**PROBLEM STATEMENT**: Set each line of the records down again exactly, please.

**PROVIDED DATA**:
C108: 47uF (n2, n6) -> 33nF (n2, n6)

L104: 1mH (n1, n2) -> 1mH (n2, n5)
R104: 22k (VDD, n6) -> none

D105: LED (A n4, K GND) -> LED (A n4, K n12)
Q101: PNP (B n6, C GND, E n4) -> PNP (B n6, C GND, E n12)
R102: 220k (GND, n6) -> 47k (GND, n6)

**WRITTEN ANSWER**:
C108: 47uF (n2, n6) -> 33nF (n2, n6)

L104: 1mH (n1, n2) -> 1mH (n2, n5)
R104: 22k (VDD, n6) -> none

D105: LED (A n4, K GND) -> LED (A n4, K n12)
Q101: PNP (B n6, C GND, E n4) -> PNP (B n6, C GND, E n12)
R102: 220k (GND, n6) -> 47k (GND, n6)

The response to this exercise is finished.